---------- Extracted information ----------
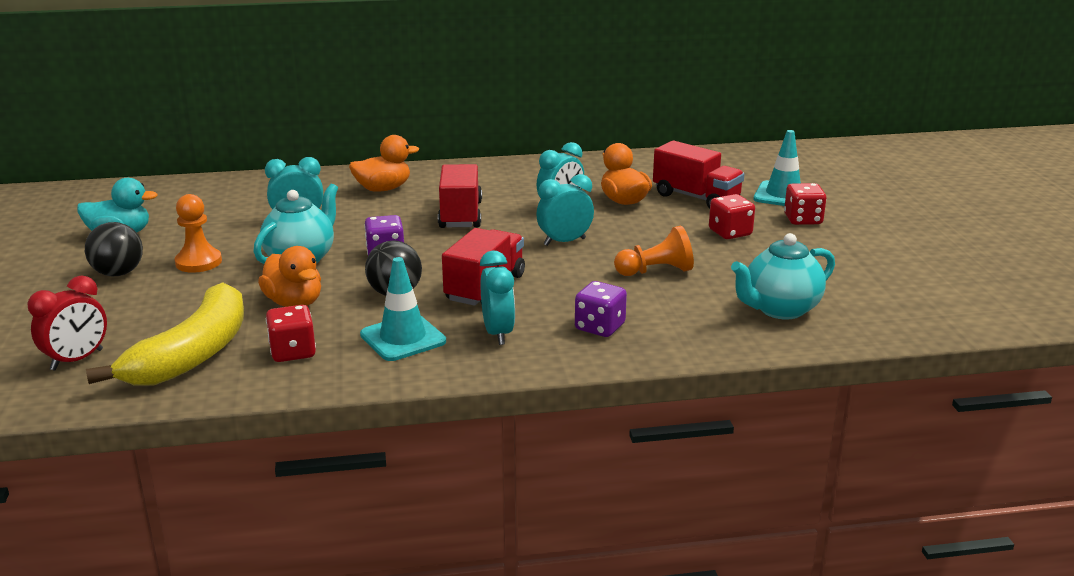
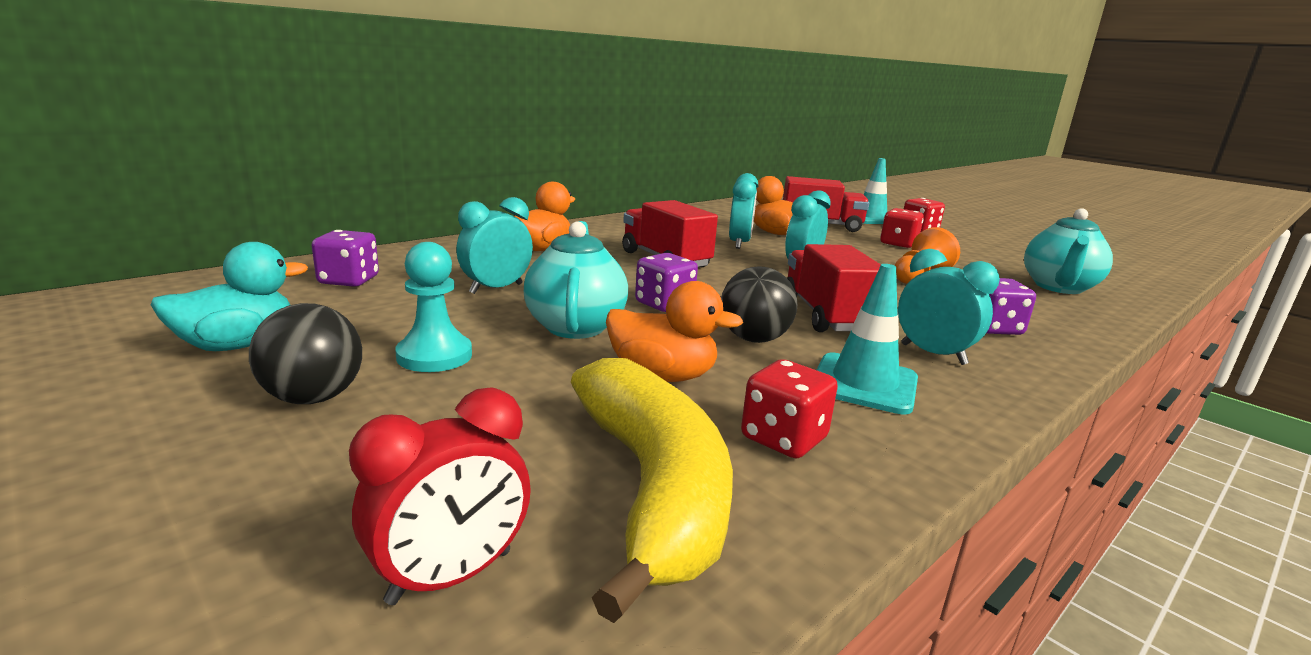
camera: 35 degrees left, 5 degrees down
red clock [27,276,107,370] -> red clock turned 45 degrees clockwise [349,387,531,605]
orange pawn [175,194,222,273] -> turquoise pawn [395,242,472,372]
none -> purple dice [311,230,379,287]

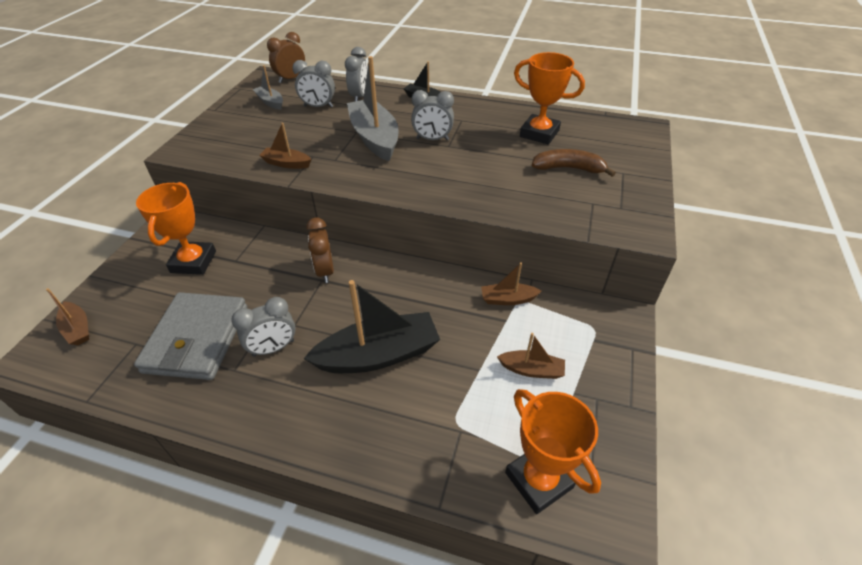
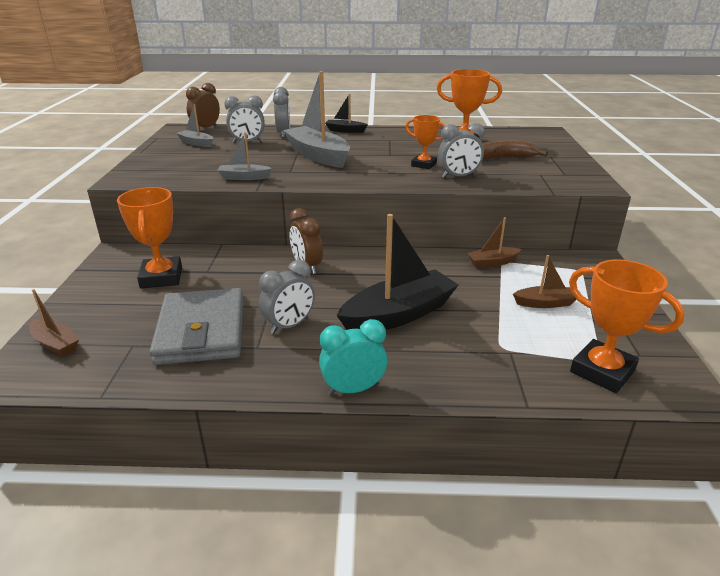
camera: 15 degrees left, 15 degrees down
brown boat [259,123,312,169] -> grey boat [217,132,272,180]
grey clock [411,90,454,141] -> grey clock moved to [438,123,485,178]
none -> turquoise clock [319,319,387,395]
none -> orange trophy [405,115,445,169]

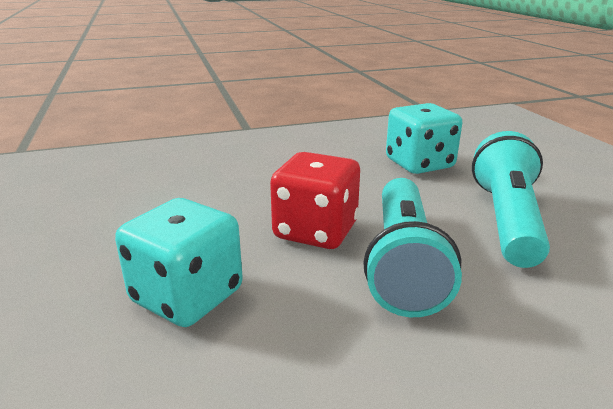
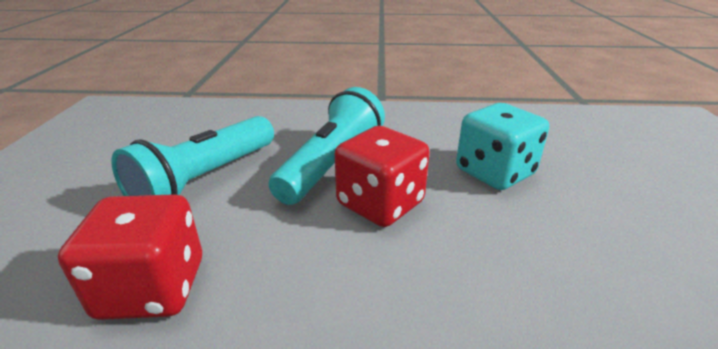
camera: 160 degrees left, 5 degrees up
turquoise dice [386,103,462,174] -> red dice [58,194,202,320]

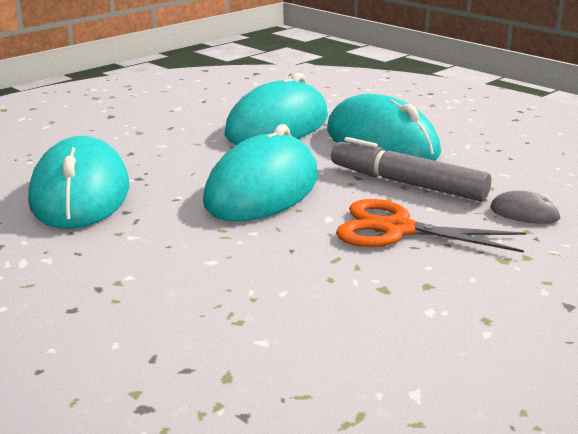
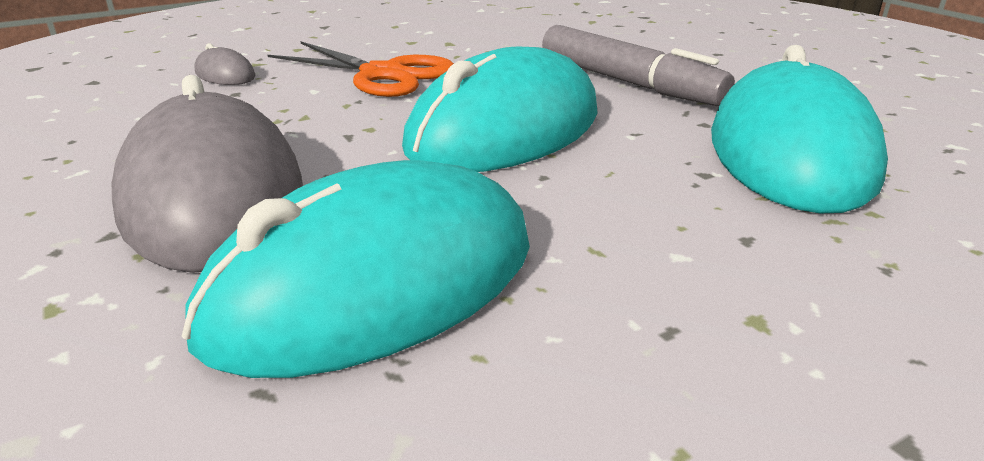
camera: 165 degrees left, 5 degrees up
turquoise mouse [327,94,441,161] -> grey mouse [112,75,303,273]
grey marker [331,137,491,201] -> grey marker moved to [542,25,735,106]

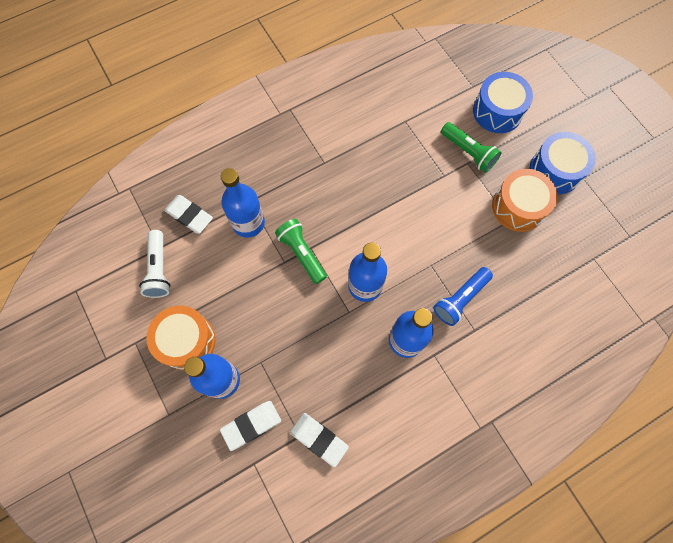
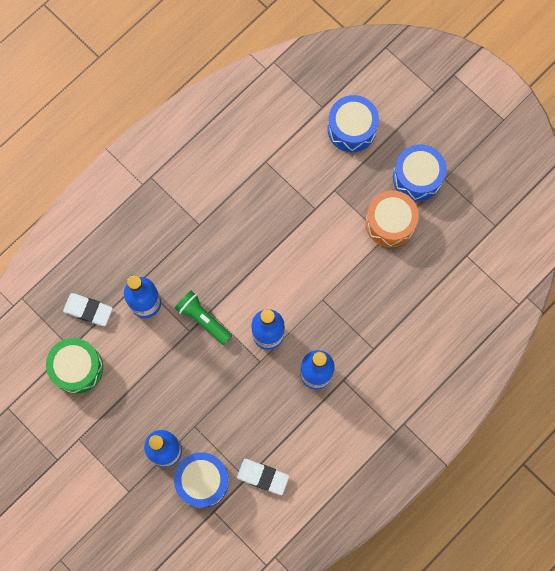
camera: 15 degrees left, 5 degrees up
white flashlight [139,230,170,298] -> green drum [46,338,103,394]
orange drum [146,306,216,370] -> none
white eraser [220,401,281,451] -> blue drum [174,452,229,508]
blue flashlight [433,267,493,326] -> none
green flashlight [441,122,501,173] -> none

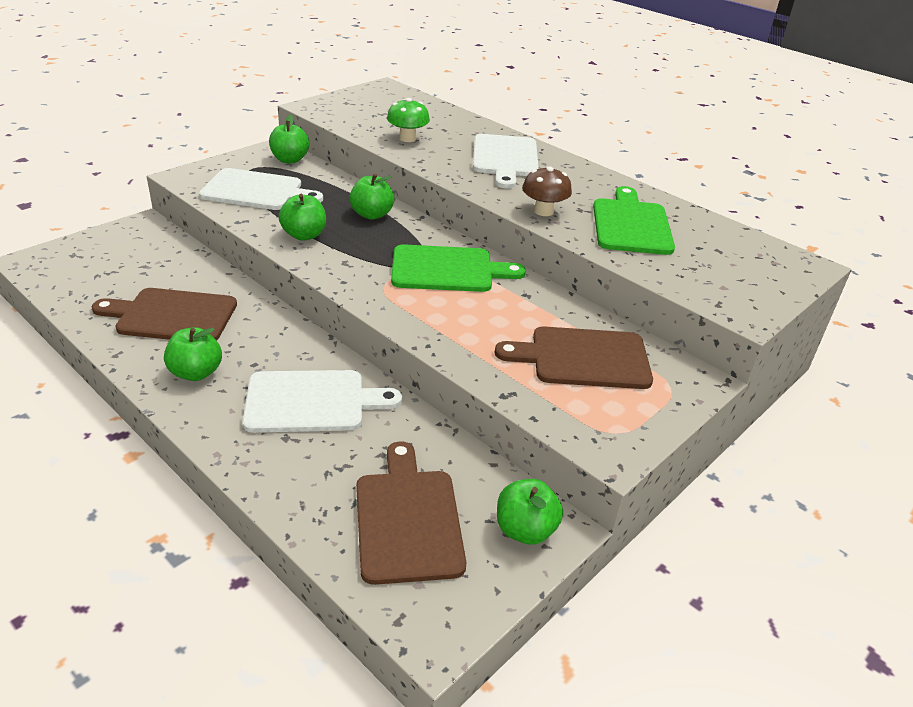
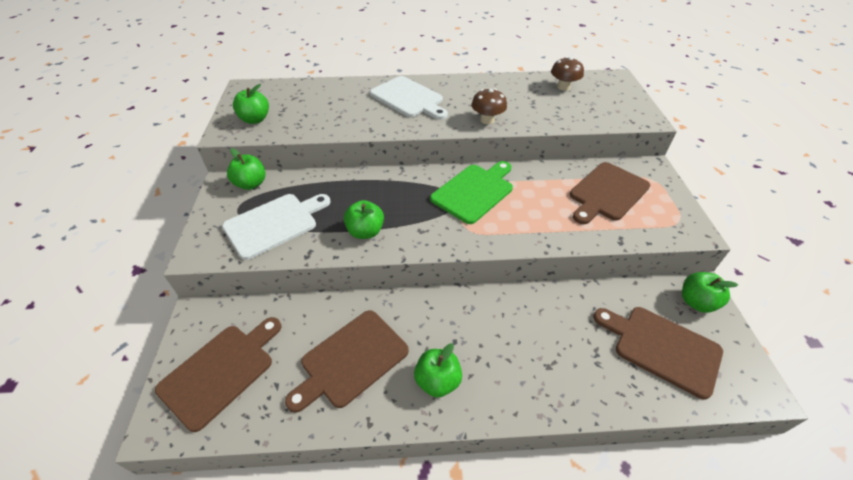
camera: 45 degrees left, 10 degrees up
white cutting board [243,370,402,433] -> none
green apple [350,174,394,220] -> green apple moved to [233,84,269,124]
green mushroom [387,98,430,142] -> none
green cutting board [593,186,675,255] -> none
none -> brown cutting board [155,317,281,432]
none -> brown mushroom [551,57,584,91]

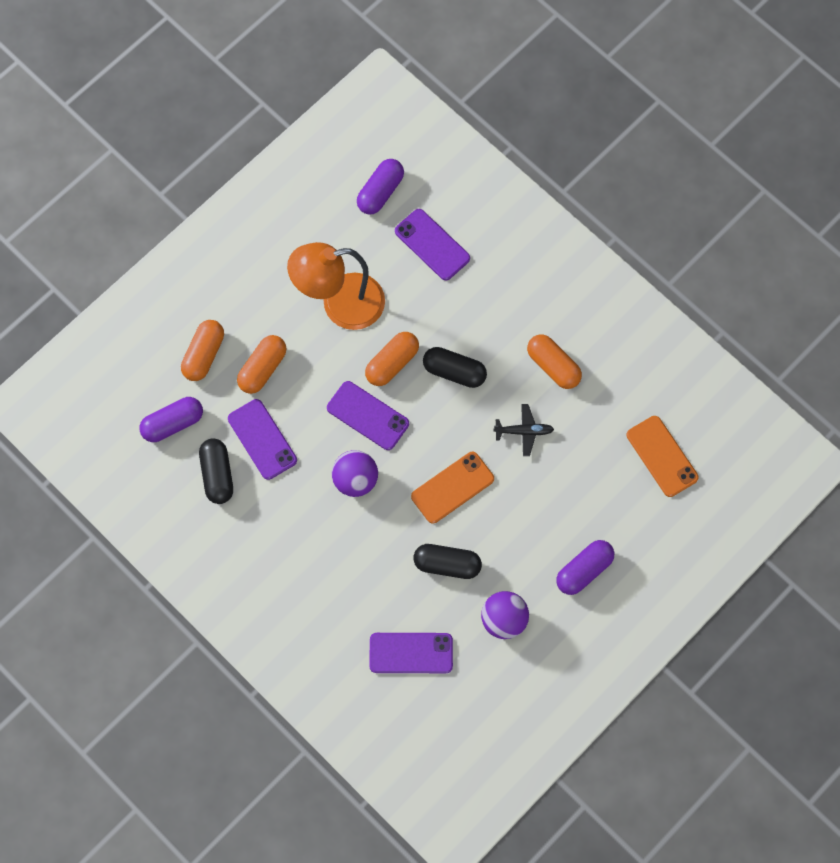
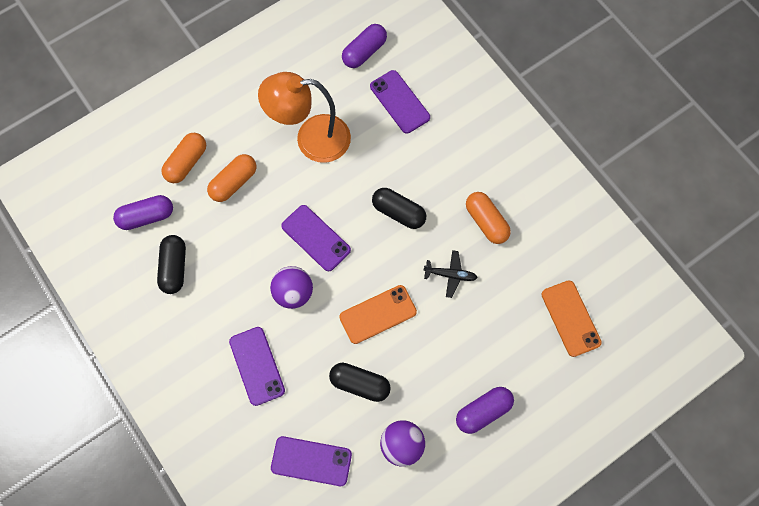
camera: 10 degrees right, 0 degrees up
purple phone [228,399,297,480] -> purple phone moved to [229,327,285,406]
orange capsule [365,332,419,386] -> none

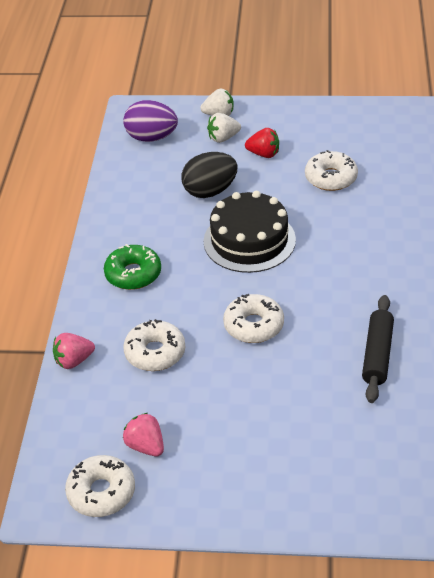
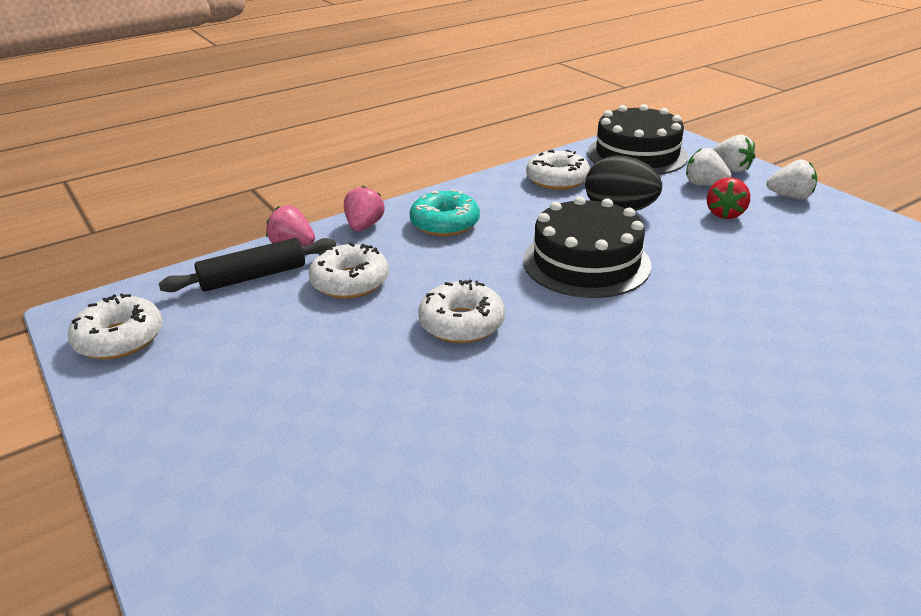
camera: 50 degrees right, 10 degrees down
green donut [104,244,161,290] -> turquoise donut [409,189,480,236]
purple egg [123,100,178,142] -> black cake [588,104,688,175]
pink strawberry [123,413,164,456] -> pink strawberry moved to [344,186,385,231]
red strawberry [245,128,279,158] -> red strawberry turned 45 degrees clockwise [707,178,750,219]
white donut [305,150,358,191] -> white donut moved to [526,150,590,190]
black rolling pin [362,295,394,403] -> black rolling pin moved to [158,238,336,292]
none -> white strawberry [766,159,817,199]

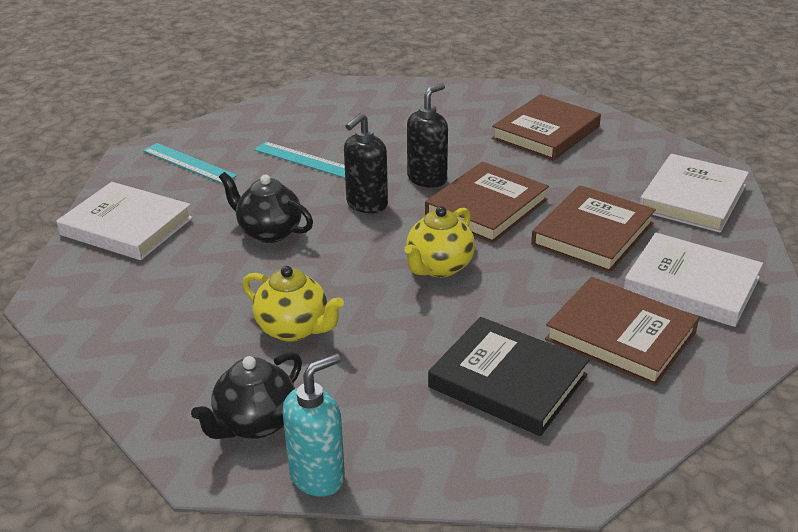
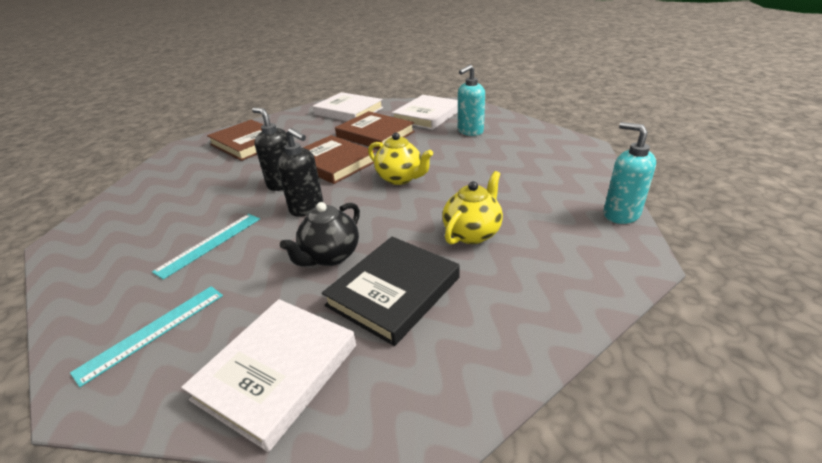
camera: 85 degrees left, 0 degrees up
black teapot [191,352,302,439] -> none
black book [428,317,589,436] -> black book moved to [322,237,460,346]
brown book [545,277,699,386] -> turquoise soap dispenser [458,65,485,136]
----------
▸ Work task:
Among the lines above, find those that contain the word "moved" and copy them.

▸ Task output:
grey clock [411,90,454,141] -> grey clock moved to [438,123,485,178]
grey marker [331,137,491,201] -> grey marker moved to [542,25,735,106]
green apple [350,174,394,220] -> green apple moved to [233,84,269,124]
purple phone [228,399,297,480] -> purple phone moved to [229,327,285,406]
pink strawberry [123,413,164,456] -> pink strawberry moved to [344,186,385,231]
white donut [305,150,358,191] -> white donut moved to [526,150,590,190]
black rolling pin [362,295,394,403] -> black rolling pin moved to [158,238,336,292]
black book [428,317,589,436] -> black book moved to [322,237,460,346]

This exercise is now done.